BEGIN Records provided
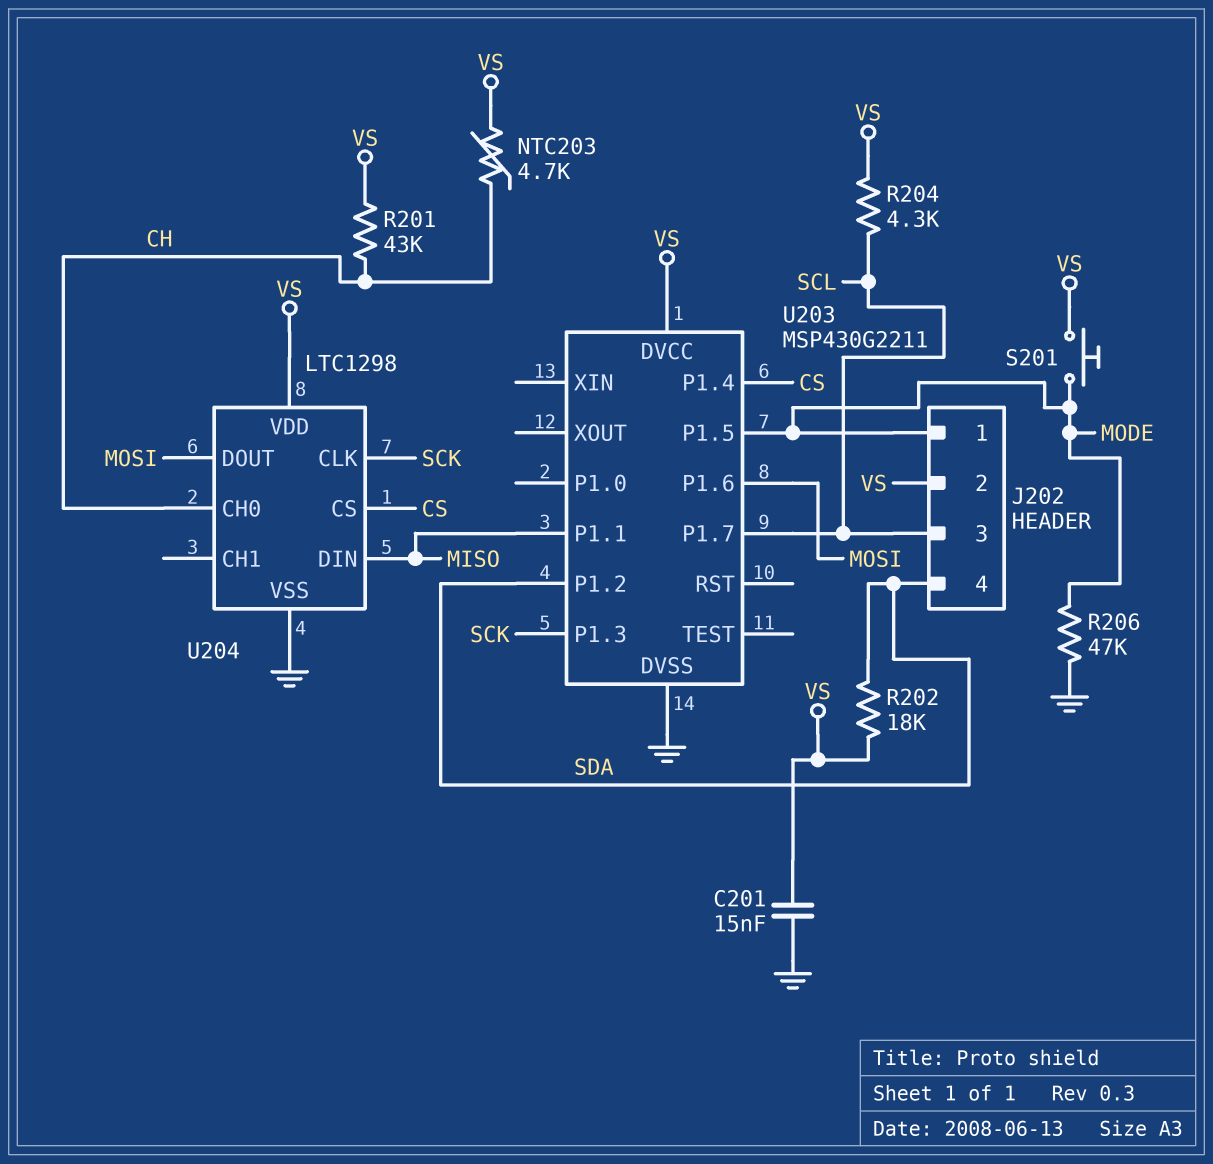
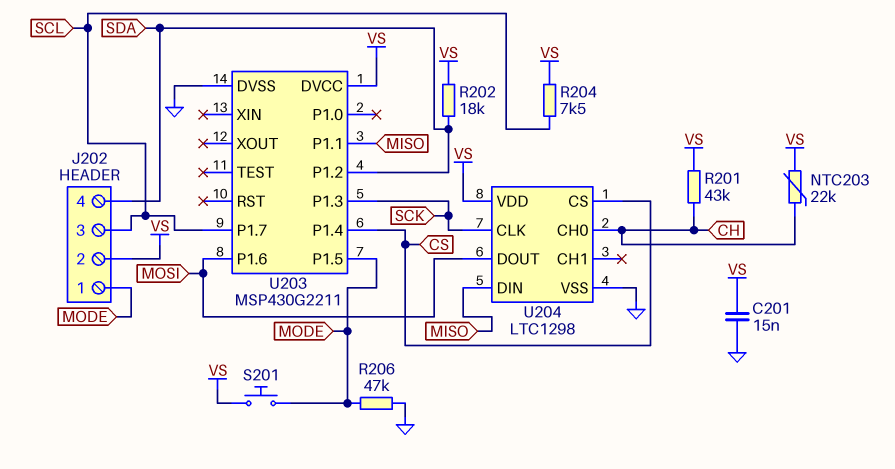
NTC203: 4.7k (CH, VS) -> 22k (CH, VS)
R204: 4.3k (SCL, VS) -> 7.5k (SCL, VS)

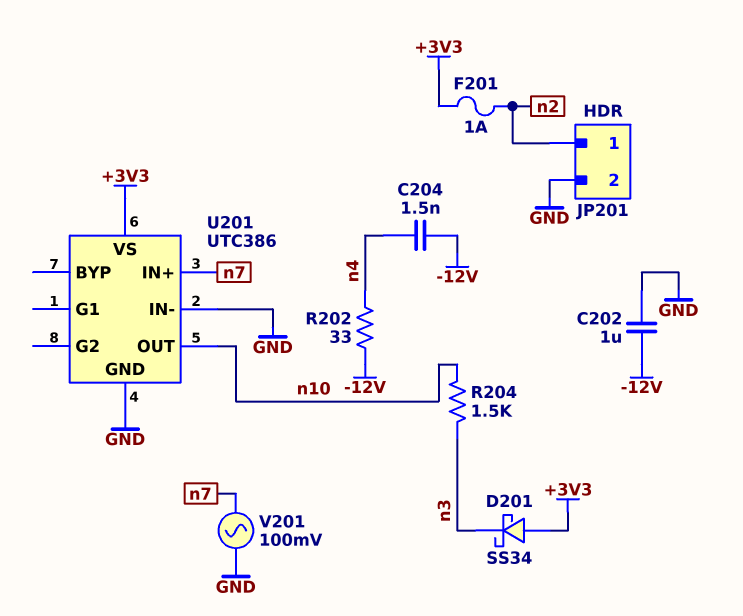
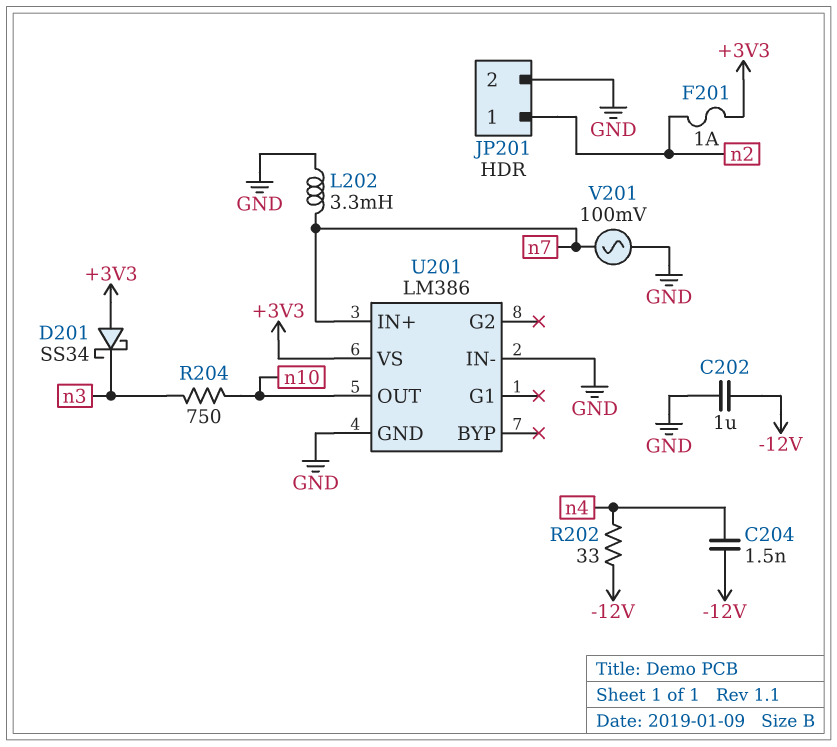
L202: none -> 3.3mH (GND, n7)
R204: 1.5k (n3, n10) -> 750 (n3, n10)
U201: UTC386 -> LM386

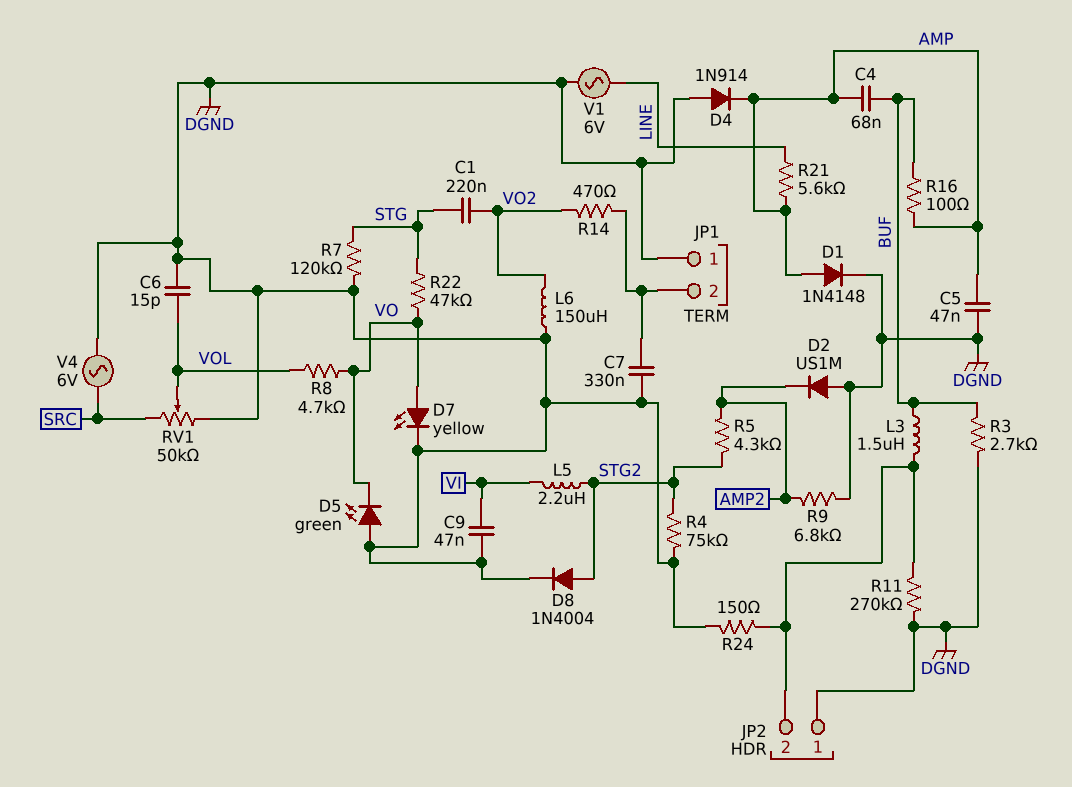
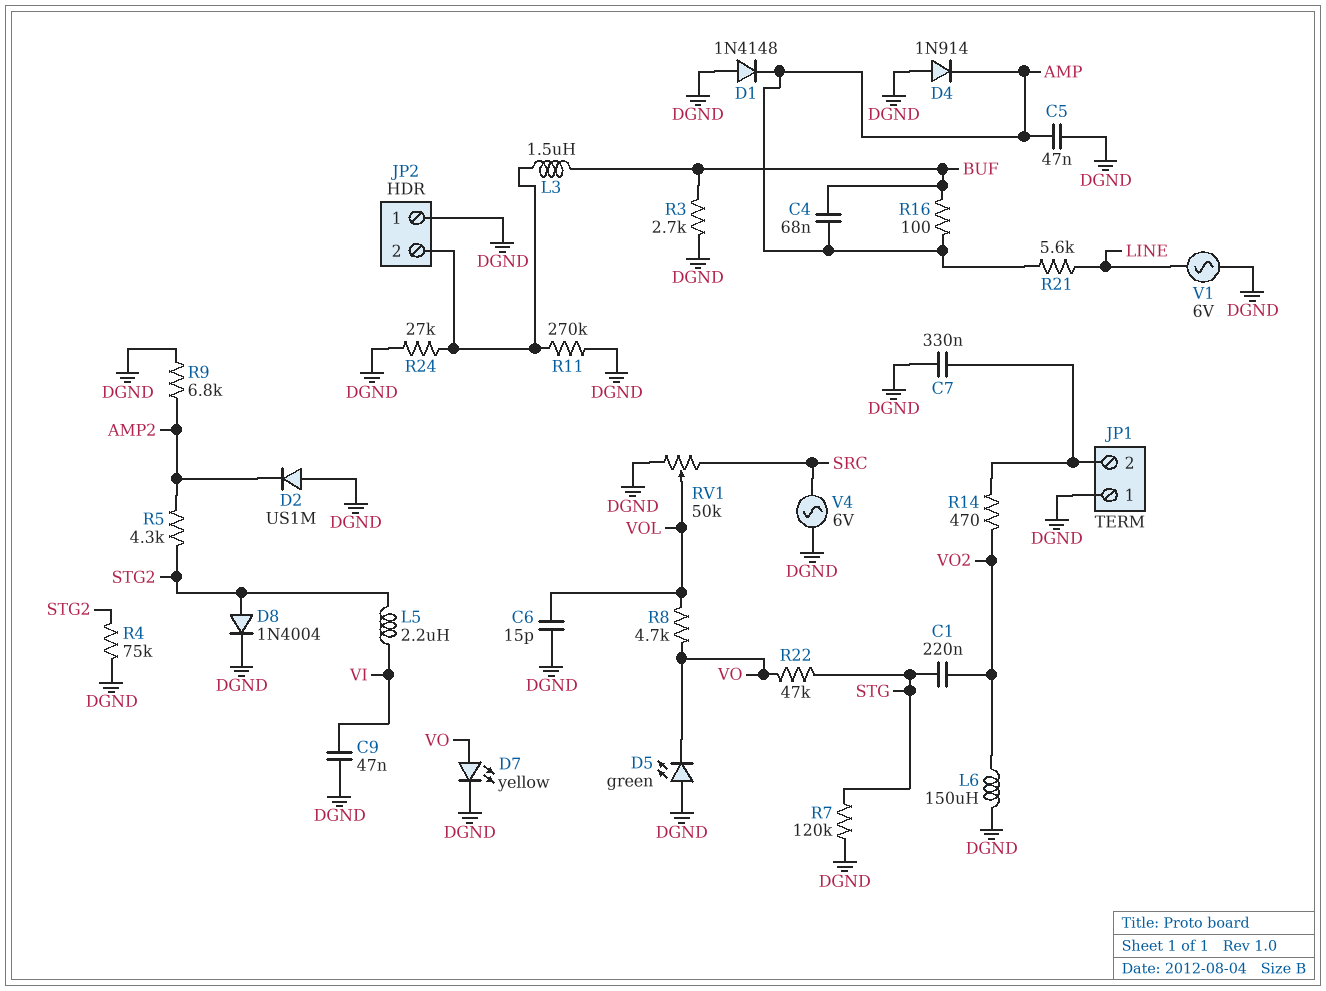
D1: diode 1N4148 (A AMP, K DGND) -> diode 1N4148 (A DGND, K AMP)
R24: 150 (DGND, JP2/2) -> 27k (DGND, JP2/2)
END Records provided
## What is expected
Extract every line from the records above that contains the word "DGND".

## Worked solution
D1: diode 1N4148 (A AMP, K DGND) -> diode 1N4148 (A DGND, K AMP)
R24: 150 (DGND, JP2/2) -> 27k (DGND, JP2/2)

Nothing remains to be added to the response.